The request: Collect every line in the entries below that contains the string "override". Treat uppercase and lowercase as different.

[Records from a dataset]
↓↓↓
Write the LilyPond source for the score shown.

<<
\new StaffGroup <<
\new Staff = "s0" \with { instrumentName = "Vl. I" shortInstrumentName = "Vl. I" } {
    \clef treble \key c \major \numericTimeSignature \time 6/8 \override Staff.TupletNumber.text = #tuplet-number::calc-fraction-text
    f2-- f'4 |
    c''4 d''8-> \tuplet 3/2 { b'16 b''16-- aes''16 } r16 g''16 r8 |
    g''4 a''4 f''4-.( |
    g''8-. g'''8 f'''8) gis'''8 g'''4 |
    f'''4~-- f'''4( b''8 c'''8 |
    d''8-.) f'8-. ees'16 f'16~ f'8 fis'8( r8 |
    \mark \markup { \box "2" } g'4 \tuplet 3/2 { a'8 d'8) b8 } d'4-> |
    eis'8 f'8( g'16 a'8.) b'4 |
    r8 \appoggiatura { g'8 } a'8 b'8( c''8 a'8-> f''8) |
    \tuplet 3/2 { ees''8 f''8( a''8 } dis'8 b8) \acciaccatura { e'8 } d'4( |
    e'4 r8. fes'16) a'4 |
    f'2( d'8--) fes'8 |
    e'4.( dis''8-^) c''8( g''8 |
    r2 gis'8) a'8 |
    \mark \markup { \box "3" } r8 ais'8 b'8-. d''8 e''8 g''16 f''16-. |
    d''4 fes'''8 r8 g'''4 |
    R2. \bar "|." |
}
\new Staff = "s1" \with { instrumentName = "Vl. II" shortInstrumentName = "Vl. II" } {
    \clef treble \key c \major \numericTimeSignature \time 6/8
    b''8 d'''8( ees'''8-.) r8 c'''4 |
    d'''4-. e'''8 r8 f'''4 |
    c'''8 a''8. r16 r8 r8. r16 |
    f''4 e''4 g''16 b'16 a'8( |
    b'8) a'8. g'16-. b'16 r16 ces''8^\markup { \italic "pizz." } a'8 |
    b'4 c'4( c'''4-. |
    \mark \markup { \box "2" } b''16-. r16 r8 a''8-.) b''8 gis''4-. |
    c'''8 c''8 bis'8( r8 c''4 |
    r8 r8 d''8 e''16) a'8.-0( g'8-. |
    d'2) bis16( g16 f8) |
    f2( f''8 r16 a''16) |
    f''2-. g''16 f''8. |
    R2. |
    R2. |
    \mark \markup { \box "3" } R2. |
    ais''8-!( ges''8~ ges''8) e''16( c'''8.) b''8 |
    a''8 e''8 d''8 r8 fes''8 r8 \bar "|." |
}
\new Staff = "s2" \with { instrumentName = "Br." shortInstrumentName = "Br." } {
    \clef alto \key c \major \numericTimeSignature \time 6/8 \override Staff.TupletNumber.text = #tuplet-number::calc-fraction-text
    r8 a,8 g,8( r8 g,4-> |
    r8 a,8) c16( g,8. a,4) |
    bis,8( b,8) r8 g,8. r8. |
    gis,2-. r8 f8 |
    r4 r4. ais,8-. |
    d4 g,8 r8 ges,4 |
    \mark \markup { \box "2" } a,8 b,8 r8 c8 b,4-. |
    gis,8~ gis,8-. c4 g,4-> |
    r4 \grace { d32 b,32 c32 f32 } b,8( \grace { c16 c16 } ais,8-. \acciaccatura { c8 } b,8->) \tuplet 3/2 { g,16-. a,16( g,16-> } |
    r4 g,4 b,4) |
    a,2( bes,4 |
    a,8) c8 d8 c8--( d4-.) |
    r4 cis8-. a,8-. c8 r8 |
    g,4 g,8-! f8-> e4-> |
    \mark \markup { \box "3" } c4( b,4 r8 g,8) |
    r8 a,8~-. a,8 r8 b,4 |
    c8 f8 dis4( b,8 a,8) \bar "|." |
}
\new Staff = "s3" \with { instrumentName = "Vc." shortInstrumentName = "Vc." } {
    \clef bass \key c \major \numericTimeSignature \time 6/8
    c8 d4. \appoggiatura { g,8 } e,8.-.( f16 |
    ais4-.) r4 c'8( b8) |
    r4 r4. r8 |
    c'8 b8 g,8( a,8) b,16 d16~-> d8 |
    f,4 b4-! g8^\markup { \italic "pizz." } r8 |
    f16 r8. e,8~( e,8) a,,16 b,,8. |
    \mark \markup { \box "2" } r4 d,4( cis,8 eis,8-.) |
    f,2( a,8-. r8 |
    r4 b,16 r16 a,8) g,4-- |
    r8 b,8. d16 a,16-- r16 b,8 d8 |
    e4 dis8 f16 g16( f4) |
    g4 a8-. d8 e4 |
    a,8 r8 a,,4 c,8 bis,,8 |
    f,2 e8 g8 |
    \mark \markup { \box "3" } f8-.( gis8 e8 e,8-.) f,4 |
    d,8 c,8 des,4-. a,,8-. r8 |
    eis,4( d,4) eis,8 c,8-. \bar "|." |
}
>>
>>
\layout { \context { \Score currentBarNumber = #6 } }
↑↑↑
Solution to the problem:
    \clef treble \key c \major \numericTimeSignature \time 6/8 \override Staff.TupletNumber.text = #tuplet-number::calc-fraction-text
    \clef alto \key c \major \numericTimeSignature \time 6/8 \override Staff.TupletNumber.text = #tuplet-number::calc-fraction-text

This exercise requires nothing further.